WORK TASK: Everything in the records below except the images should be output exactly as written.

· · · ·

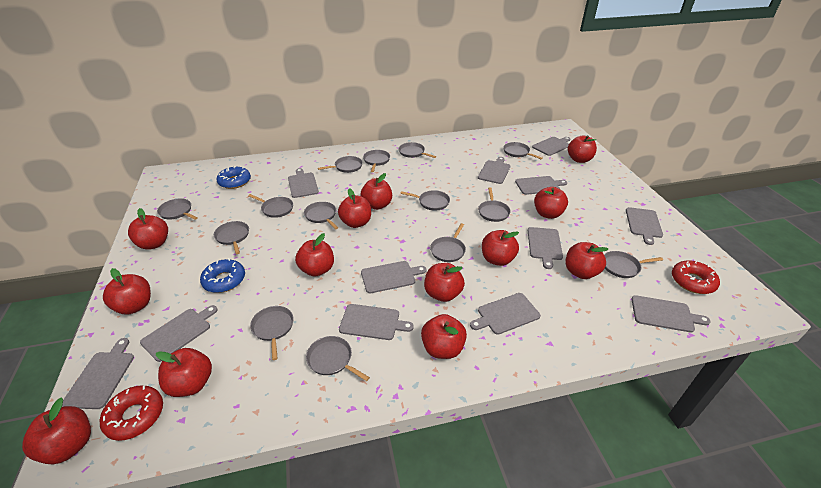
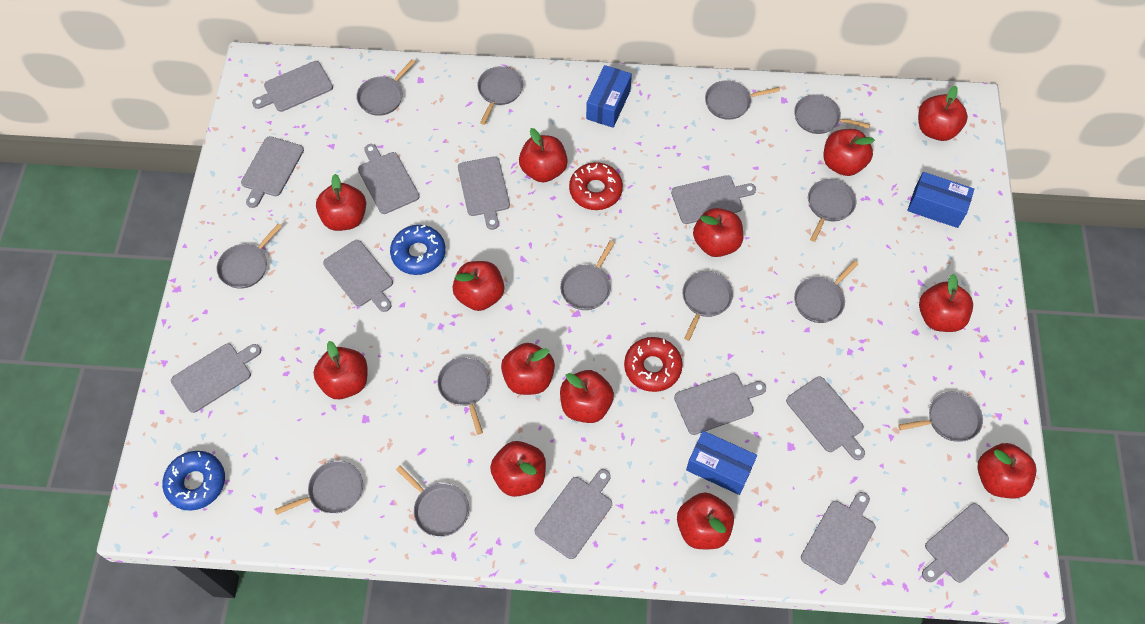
blue box: 0 -> 3
grey pan: 14 -> 13

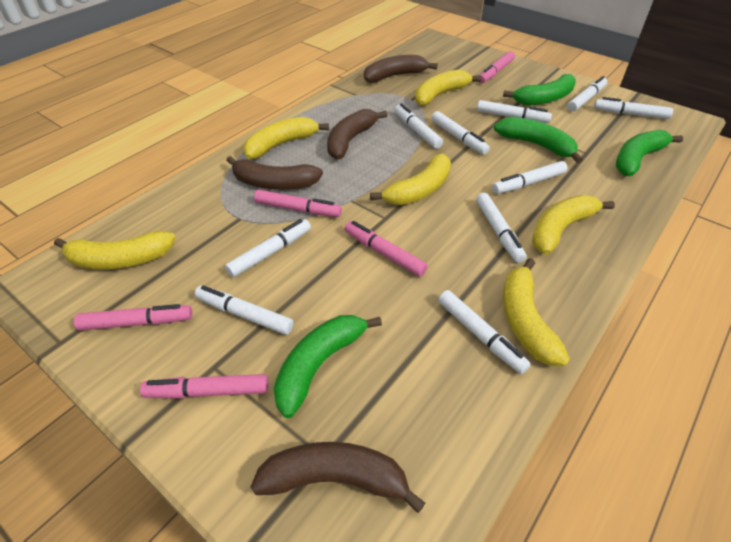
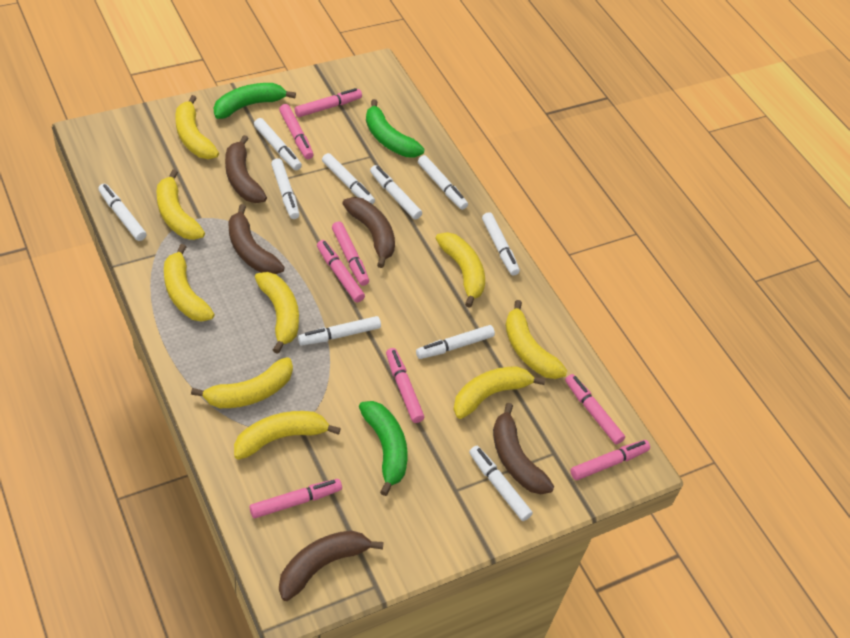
brown banana: 4 -> 5
green banana: 4 -> 3
pink marker: 5 -> 8
yellow banana: 6 -> 9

· · · ·

WRITTEN SOLUTION:
blue box: 0 -> 3
grey pan: 14 -> 13

brown banana: 4 -> 5
green banana: 4 -> 3
pink marker: 5 -> 8
yellow banana: 6 -> 9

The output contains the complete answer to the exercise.